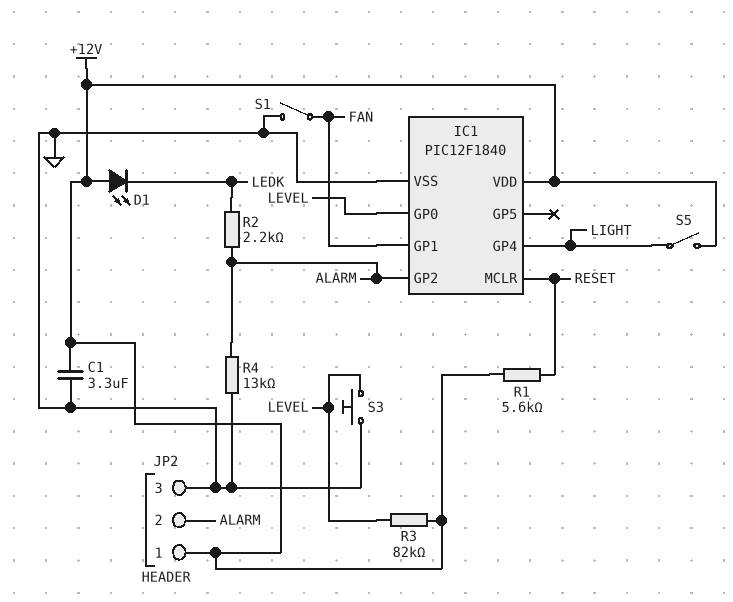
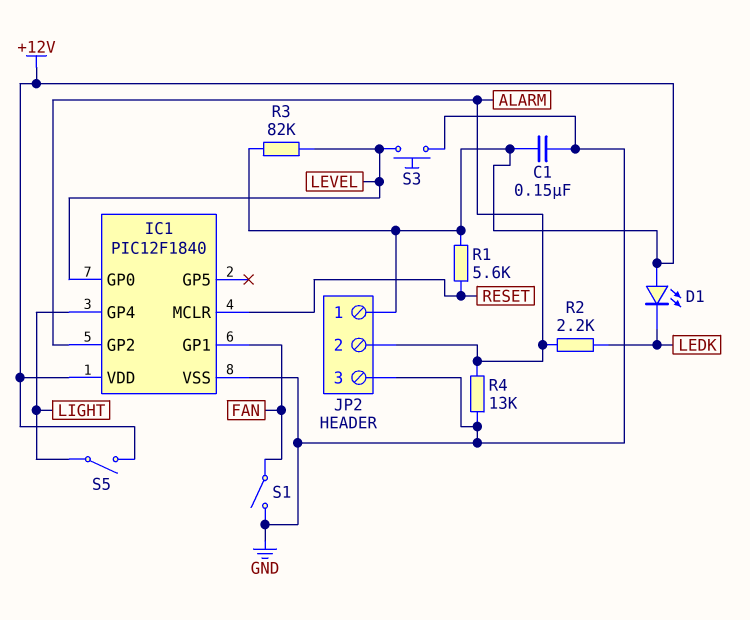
C1: 3.3uF (+12V, GND) -> 150nF (+12V, GND)

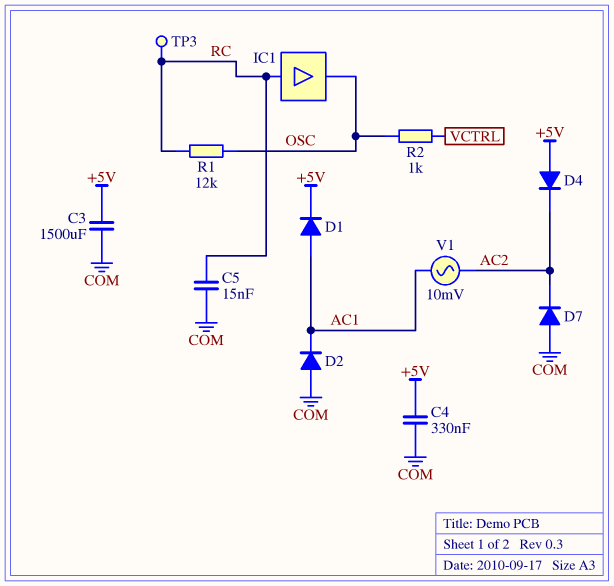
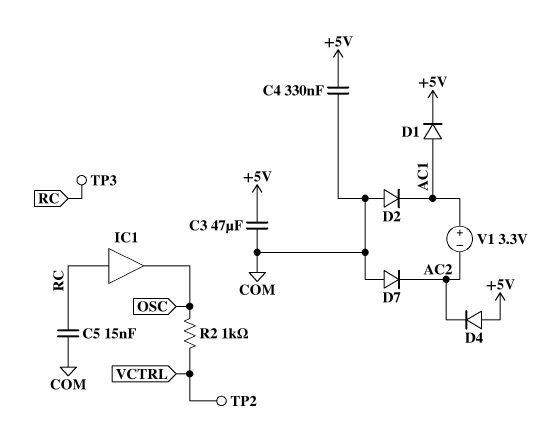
C3: 1500uF (+5V, COM) -> 47uF (+5V, COM)
R1: 12k (OSC, RC) -> none
TP2: none -> test point (VCTRL)
V1: AC 10mV (AC1, AC2) -> 3.3V (plus AC1, minus AC2)

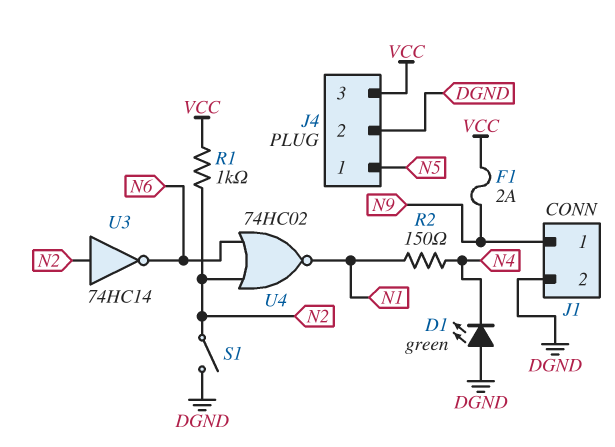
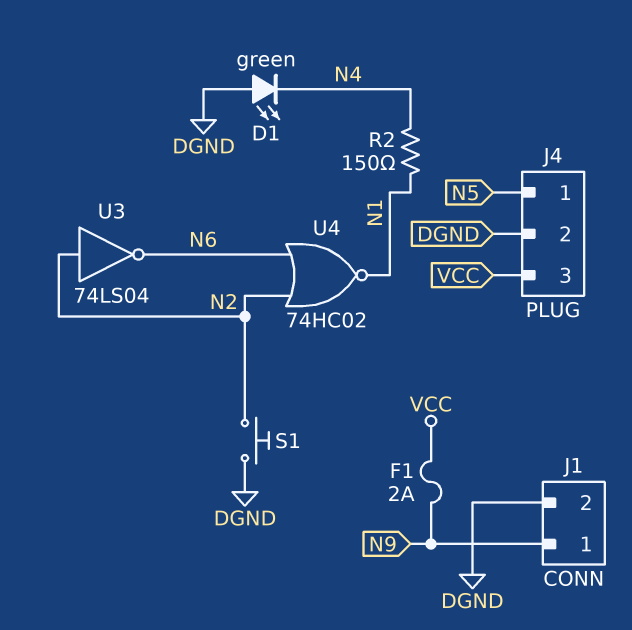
R1: 1k (N2, VCC) -> none
S1: switch (DGND, N2) -> button (DGND, N2)
U3: NOT 74HC14 (in N2, out N6) -> NOT 74LS04 (in N2, out N6)

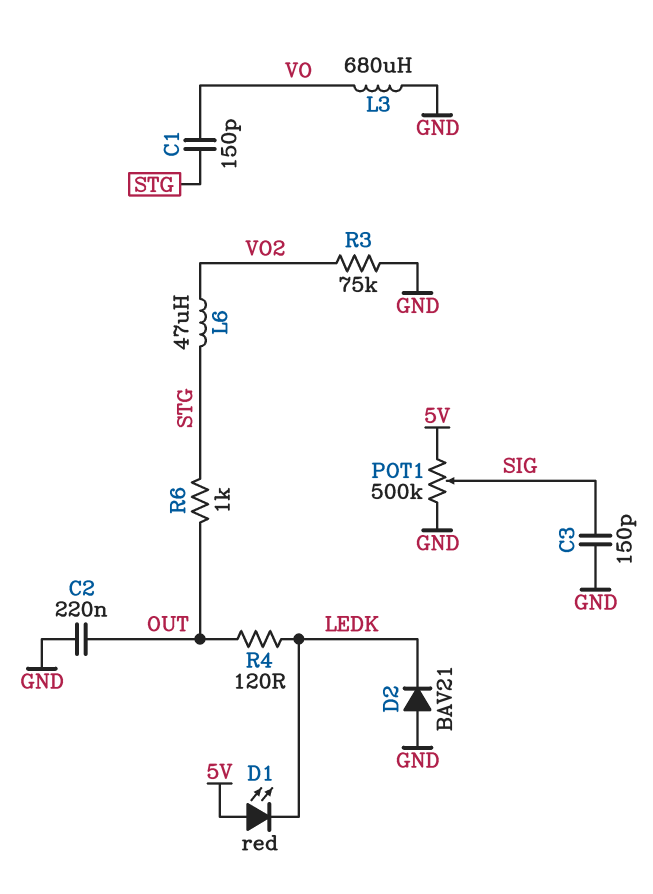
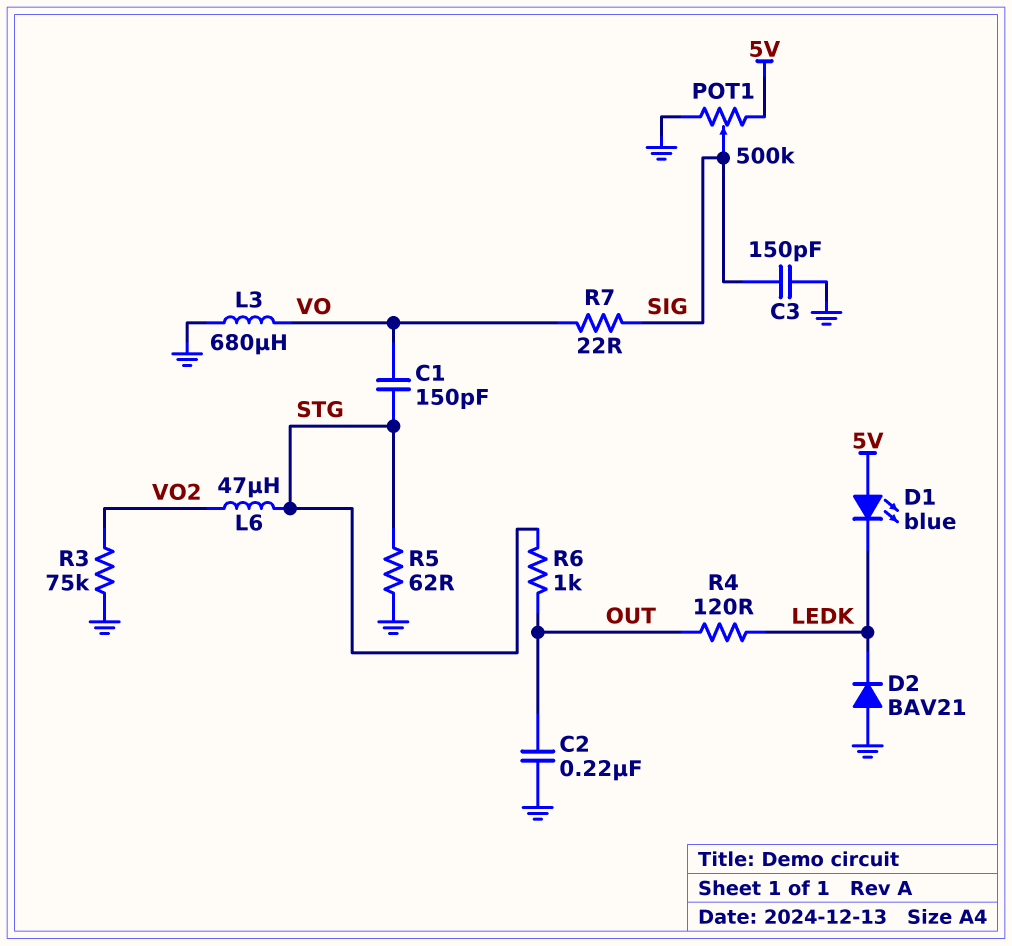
D1: LED red (A 5V, K LEDK) -> LED blue (A 5V, K LEDK)
R5: none -> 62 (GND, STG)
R7: none -> 22 (SIG, VO)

Task description ->
Count every line of the listing that includes the word "none", then give that count and no other words.

Task solution ->
5